Please reproduce the lines of the records below from the one holding "blue round brick C3" through the one holding "green brick G8:G9", inclusive, skipping all pictures.

Records to use
□ □ □ □ □

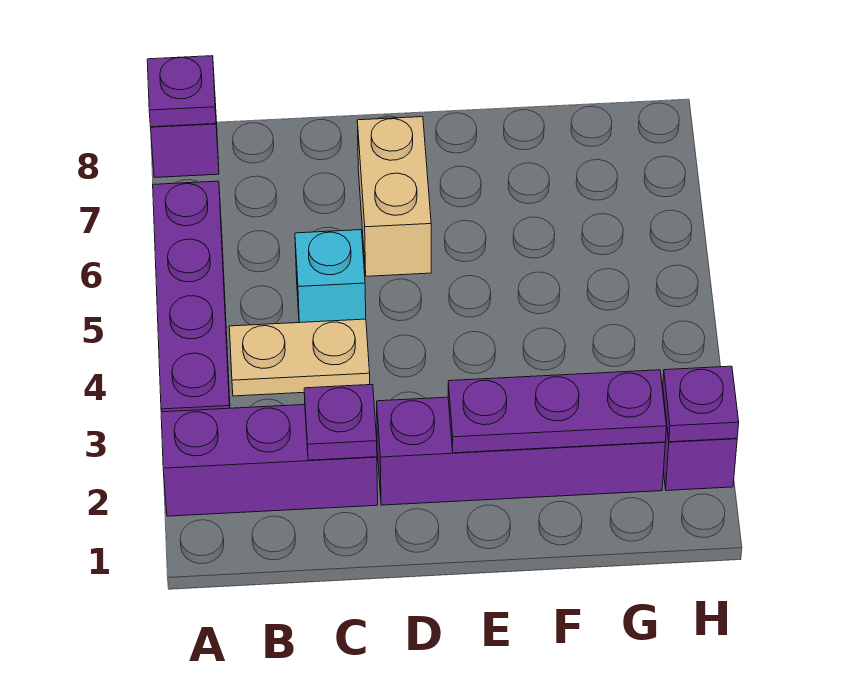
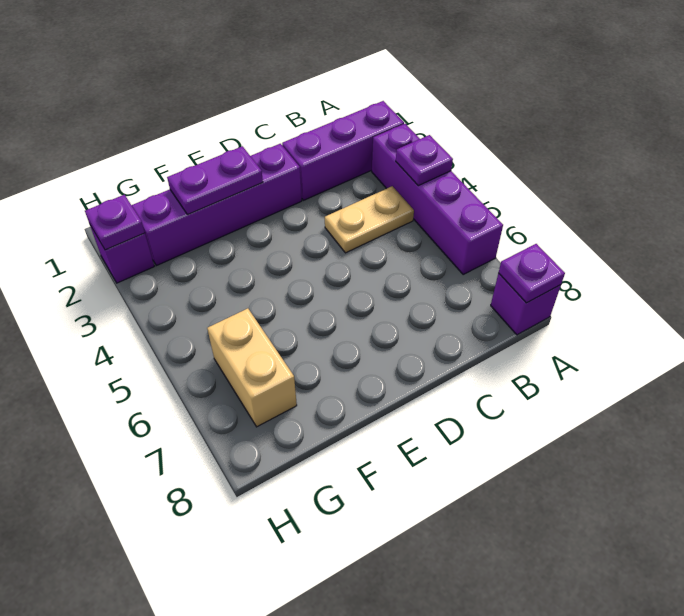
purple plate C2 level 2 -> purple plate A4 level 2
cyan brick C5 level 1 -> none
tan brick D6:D7 level 1 -> tan brick G6:G7 level 1
purple plate E2:G2 level 2 -> purple plate E2:F2 level 2

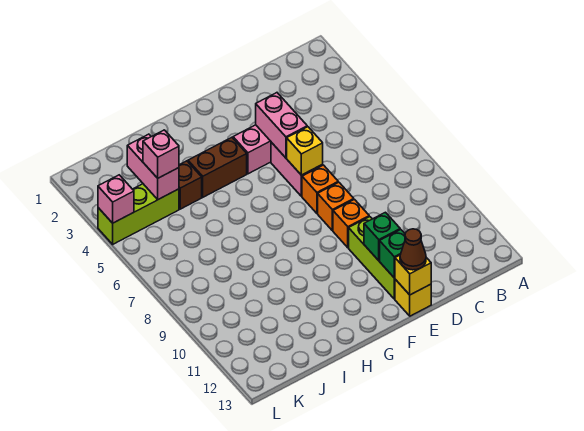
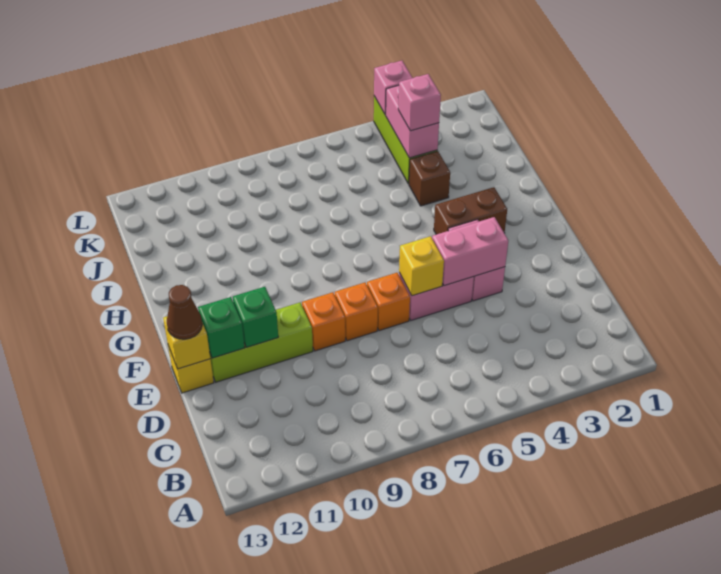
brown brick G4:H4 level 1 -> brown brick G3:G4 level 1
pink brick J3:J4 level 2 -> pink brick J4:K4 level 2

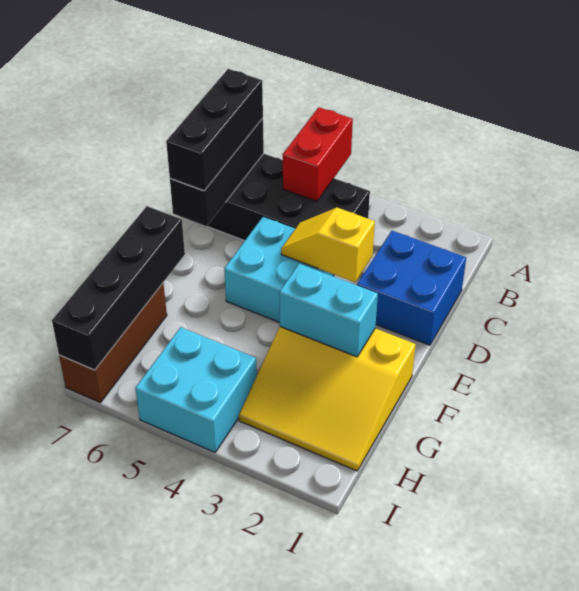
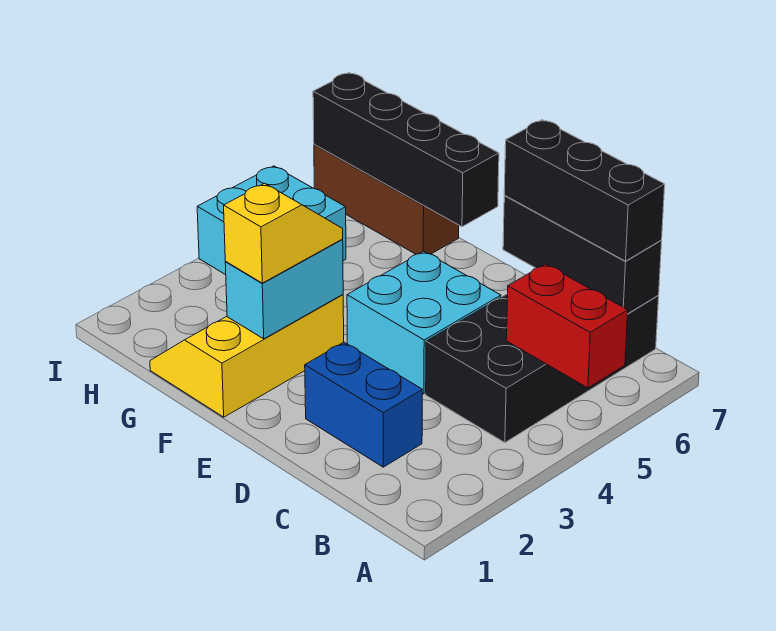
blue brick C1:D2 level 1 -> blue brick C2:D2 level 1
yellow slope D3:D4 level 2 top 3 -> yellow slope F2:F3 level 3 top 2
yellow slope F1:H3 level 1 top F -> yellow slope F1:G3 level 1 top F

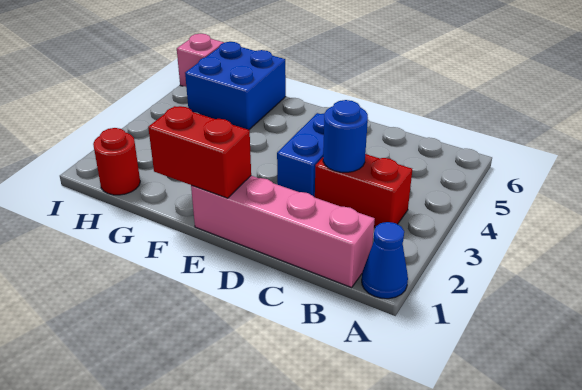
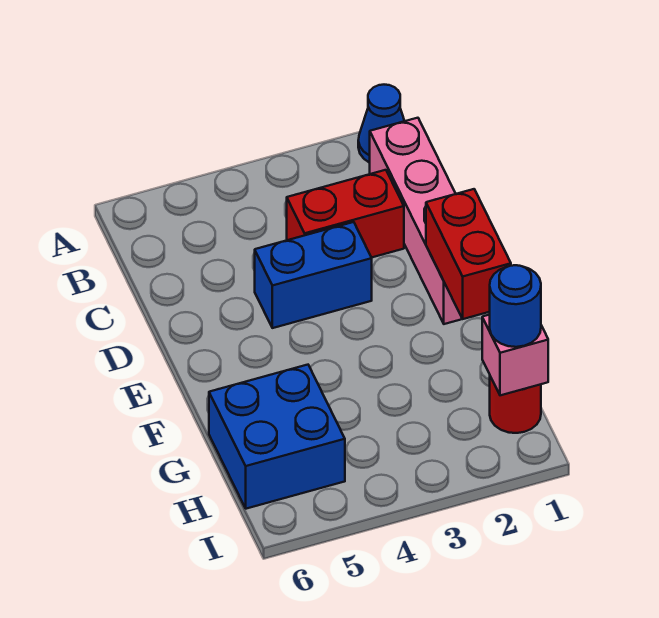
red brick B3:C3 level 1 -> red brick C2:C3 level 1
blue round brick C3 level 2 -> blue round brick H1 level 3
pink brick I6 level 1 -> pink brick H1 level 2

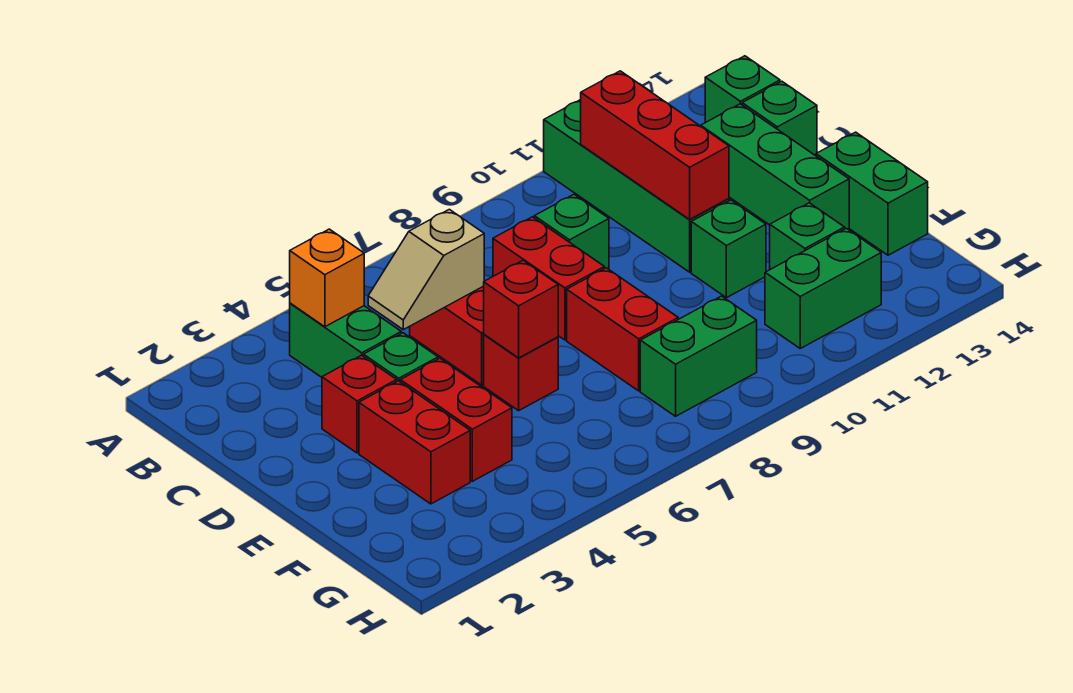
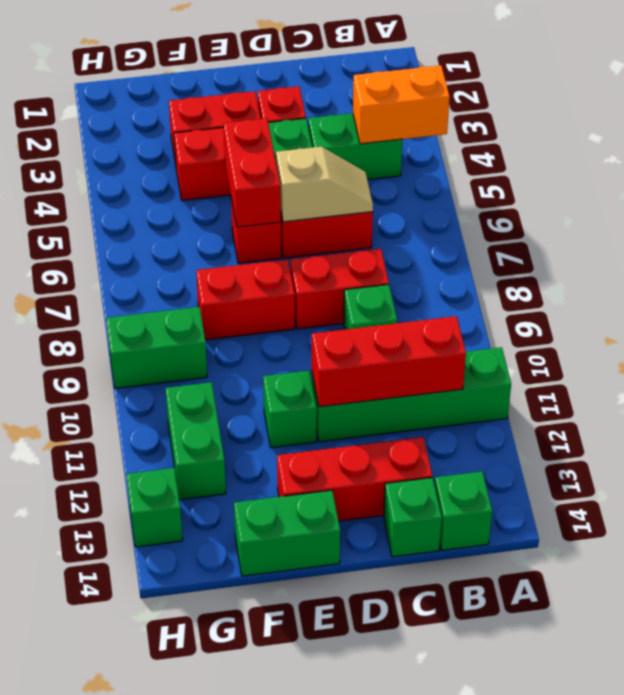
orange brick B4 level 2 -> orange brick A4:B4 level 2
tan slope C5:C6 level 2 top 6 -> tan slope C6:D6 level 2 top D
green brick C13:E13 level 1 -> red brick C13:E13 level 1
red brick E6 level 2 -> red brick E5:E6 level 2
green brick F12 level 1 -> green brick H13 level 1
green brick G8:G9 level 1 -> green brick G9:H9 level 1

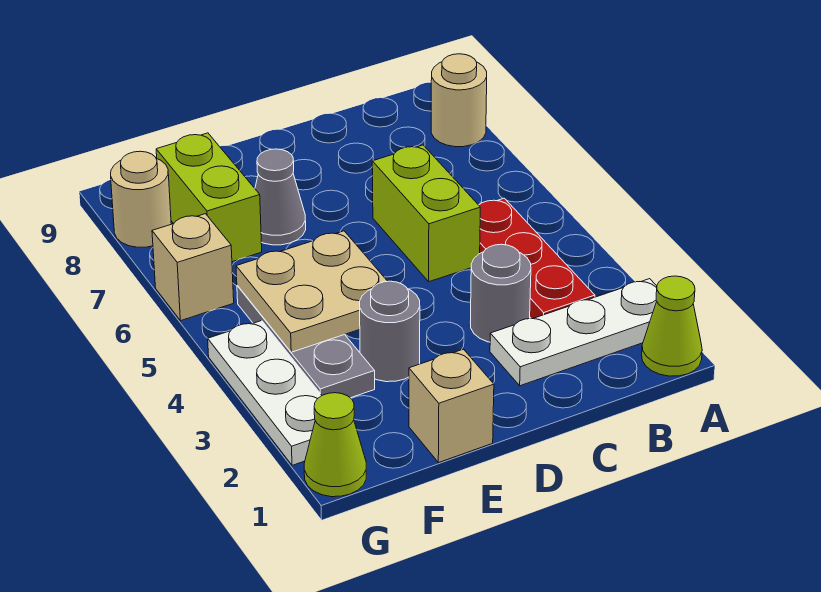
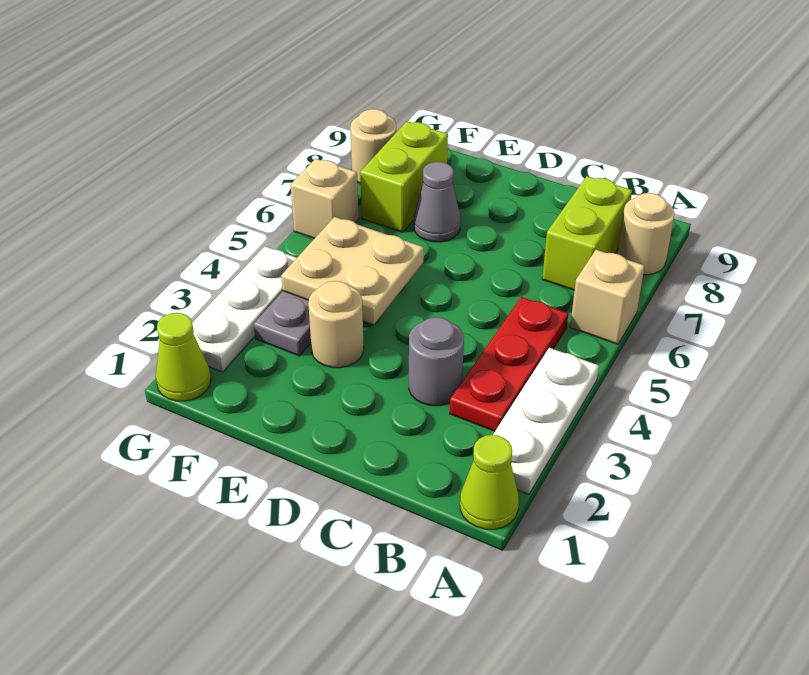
white plate A2:C2 level 1 -> white plate A2:A4 level 1
lime brick C5:C6 level 1 -> lime brick B7:B8 level 1
tan brick E1 level 1 -> tan brick A6 level 1
grey round brick E3 level 1 -> tan round brick E3 level 1

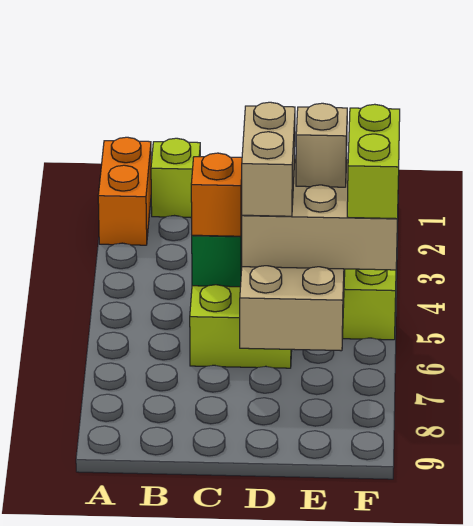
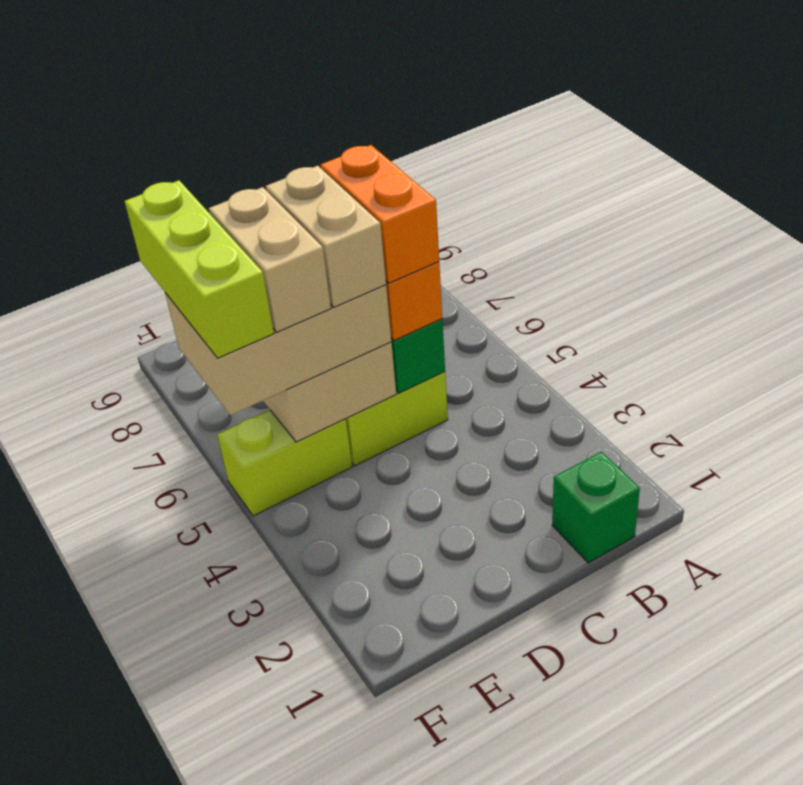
orange brick A1:A2 level 1 -> orange brick C5:C6 level 4
lime brick B1 level 1 -> green brick B1 level 1
tan brick E5 level 4 -> tan brick E5:E6 level 4
lime brick F5:F6 level 4 -> lime brick F5:F7 level 4

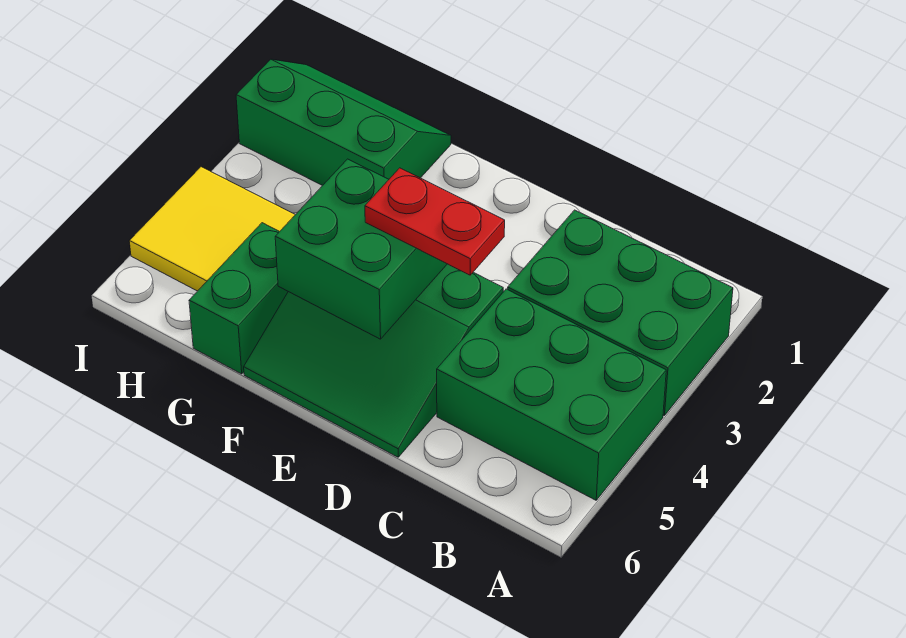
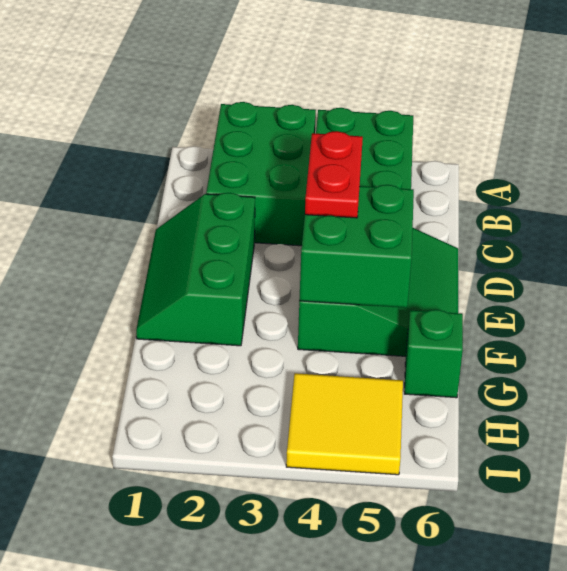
green slope G1:I2 level 1 top 2 -> green slope D1:F2 level 1 top 2
green brick G5:G6 level 1 -> green brick G6 level 1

□ □ □ □ □

Written response
blue round brick C3 level 2 -> blue round brick H1 level 3
pink brick I6 level 1 -> pink brick H1 level 2

orange brick B4 level 2 -> orange brick A4:B4 level 2
tan slope C5:C6 level 2 top 6 -> tan slope C6:D6 level 2 top D
green brick C13:E13 level 1 -> red brick C13:E13 level 1
red brick E6 level 2 -> red brick E5:E6 level 2
green brick F12 level 1 -> green brick H13 level 1
green brick G8:G9 level 1 -> green brick G9:H9 level 1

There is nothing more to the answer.